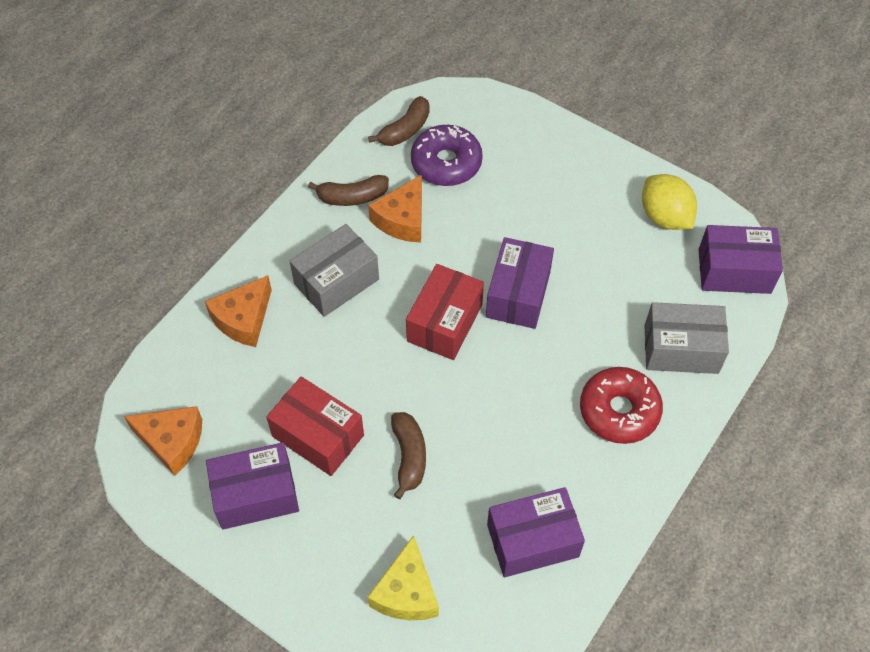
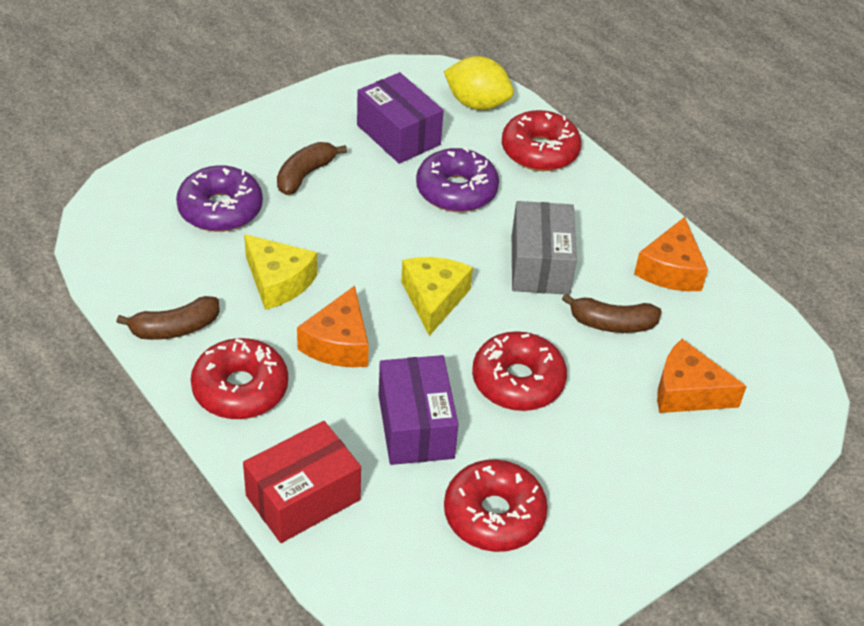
grey box: 2 -> 1
purple box: 4 -> 2
purple donut: 1 -> 2
red box: 2 -> 1
red donut: 1 -> 4
yellow cheese: 1 -> 2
★ ★ ★ ★
*Your assignment*. Write out, word for word, the line containing "purple donut: 1 -> 2" and every line after it to the end of the data above.

*Written response*.
purple donut: 1 -> 2
red box: 2 -> 1
red donut: 1 -> 4
yellow cheese: 1 -> 2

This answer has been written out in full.